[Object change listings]
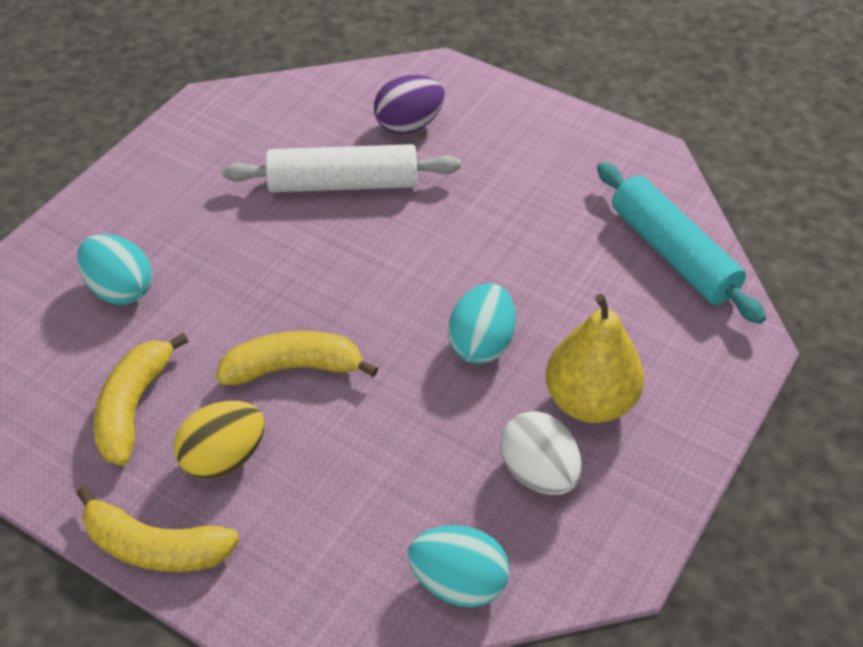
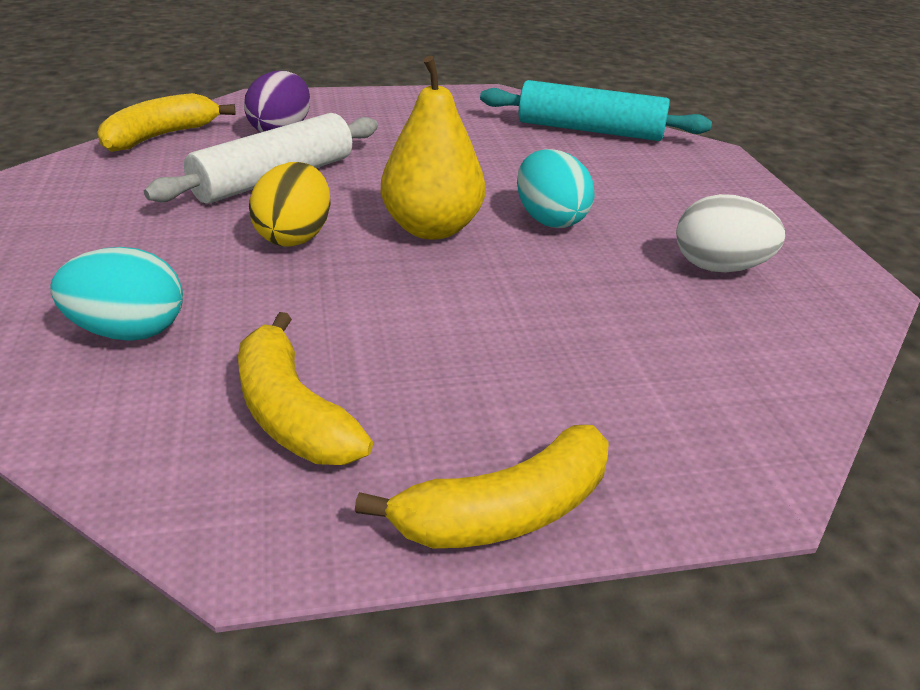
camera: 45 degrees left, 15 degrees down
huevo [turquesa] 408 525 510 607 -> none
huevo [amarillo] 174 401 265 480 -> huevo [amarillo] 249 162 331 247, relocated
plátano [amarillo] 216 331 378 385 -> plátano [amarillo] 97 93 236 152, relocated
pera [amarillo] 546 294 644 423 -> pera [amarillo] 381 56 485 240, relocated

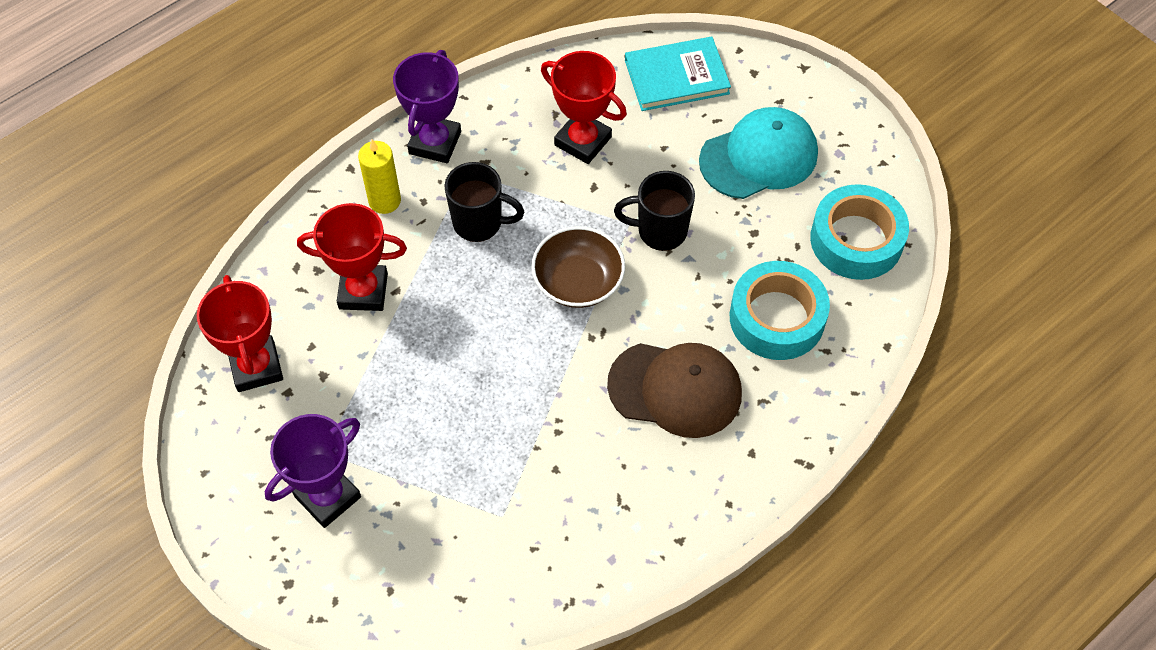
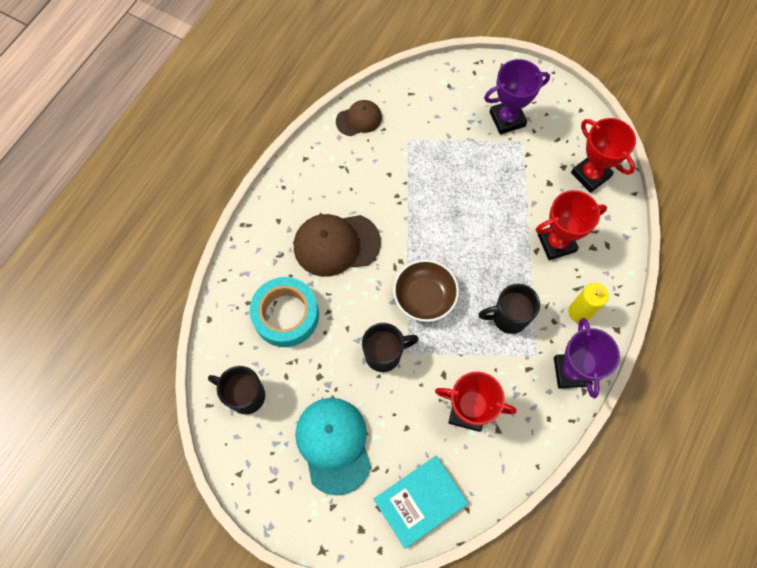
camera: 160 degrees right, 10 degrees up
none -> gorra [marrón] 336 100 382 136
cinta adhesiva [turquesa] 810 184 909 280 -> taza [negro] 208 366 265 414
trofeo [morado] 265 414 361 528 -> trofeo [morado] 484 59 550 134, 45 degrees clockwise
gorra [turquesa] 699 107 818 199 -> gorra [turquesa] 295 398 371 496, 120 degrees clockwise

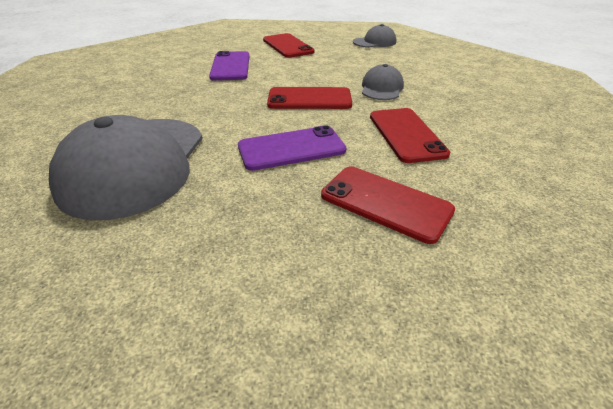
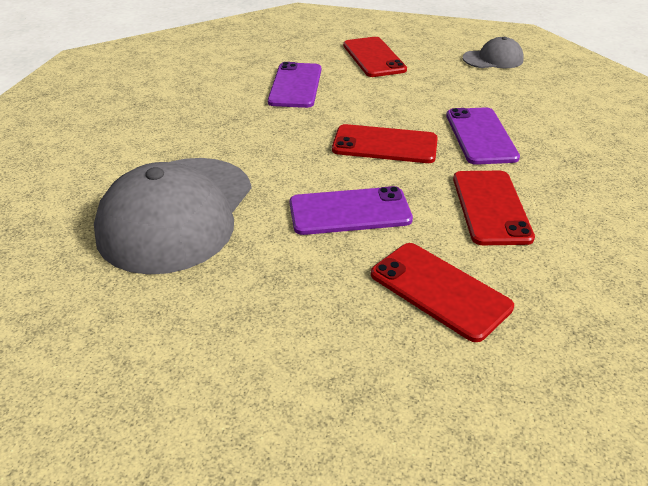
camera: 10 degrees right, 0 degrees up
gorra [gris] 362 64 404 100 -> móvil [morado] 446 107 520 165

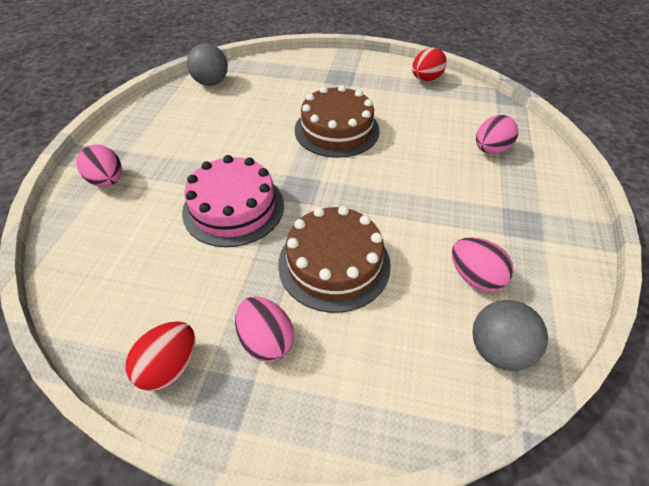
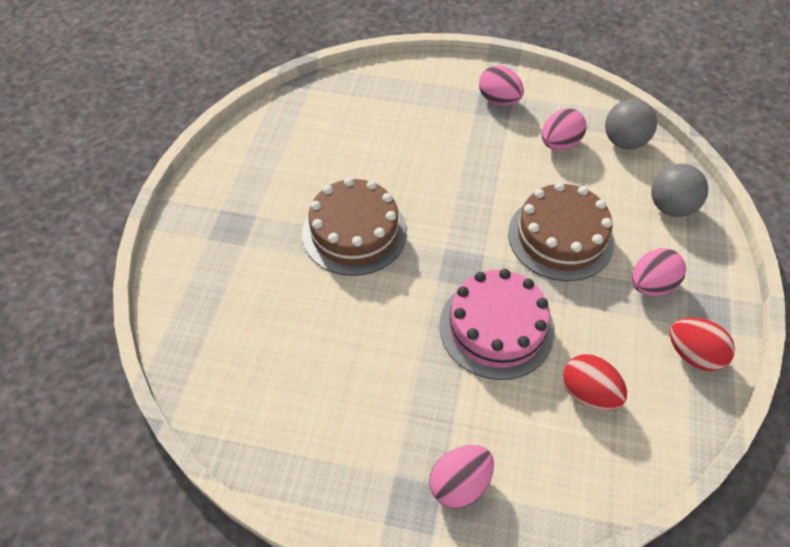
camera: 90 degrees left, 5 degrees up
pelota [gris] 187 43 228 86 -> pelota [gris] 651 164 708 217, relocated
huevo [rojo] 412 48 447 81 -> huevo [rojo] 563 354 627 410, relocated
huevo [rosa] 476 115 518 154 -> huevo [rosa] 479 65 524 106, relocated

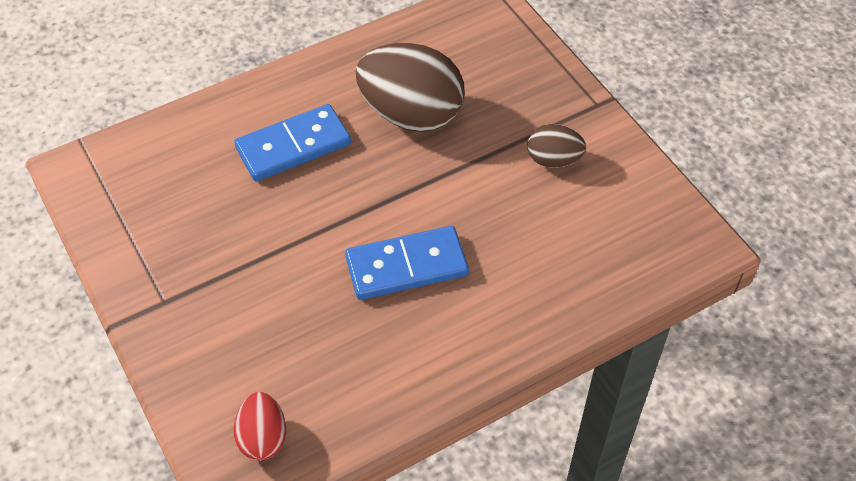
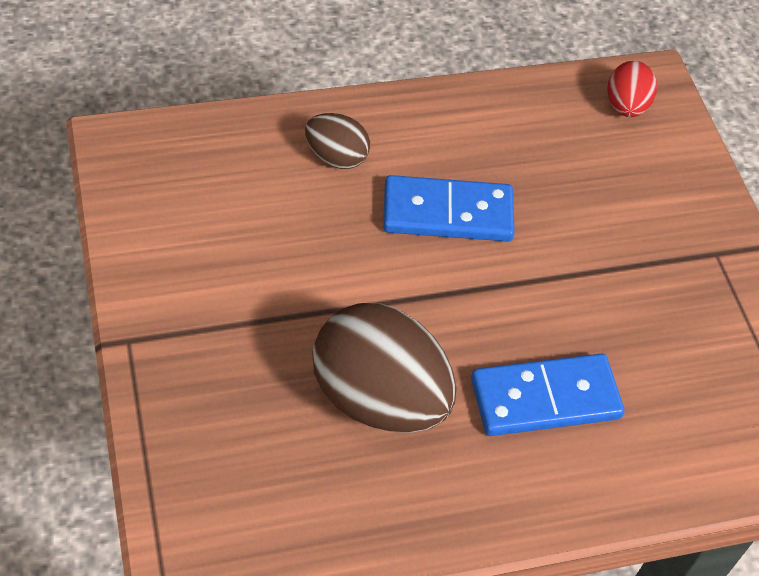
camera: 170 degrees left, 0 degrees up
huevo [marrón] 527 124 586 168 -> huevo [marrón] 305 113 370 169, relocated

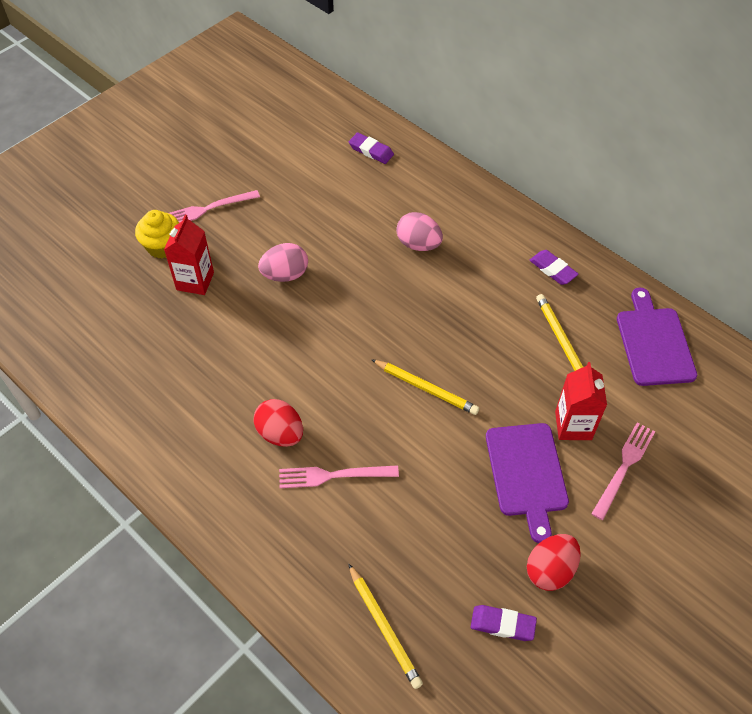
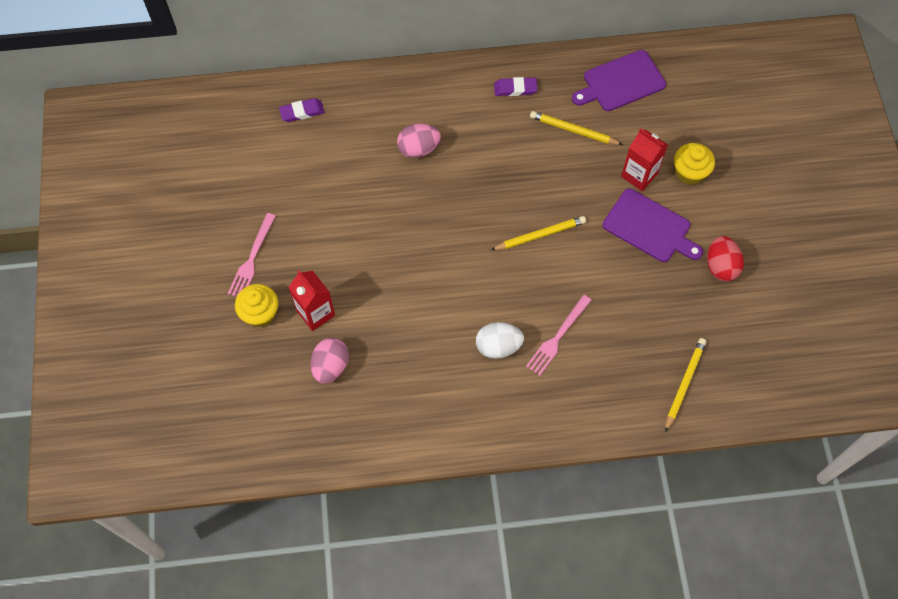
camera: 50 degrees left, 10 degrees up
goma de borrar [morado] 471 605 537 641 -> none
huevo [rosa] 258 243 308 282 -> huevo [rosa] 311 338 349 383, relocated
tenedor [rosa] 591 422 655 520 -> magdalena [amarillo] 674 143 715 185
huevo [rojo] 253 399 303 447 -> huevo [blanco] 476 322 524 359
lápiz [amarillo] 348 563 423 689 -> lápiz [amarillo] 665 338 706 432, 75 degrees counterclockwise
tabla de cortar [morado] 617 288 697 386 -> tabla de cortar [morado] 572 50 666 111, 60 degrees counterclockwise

THE PROBLEM:
The required output is the stretch of entries above from the line containing "huevo [amarillo] 174" through the line containing "plátano [amarillo] 216", reproduced exactly.

REPLY:
huevo [amarillo] 174 401 265 480 -> huevo [amarillo] 249 162 331 247, relocated
plátano [amarillo] 216 331 378 385 -> plátano [amarillo] 97 93 236 152, relocated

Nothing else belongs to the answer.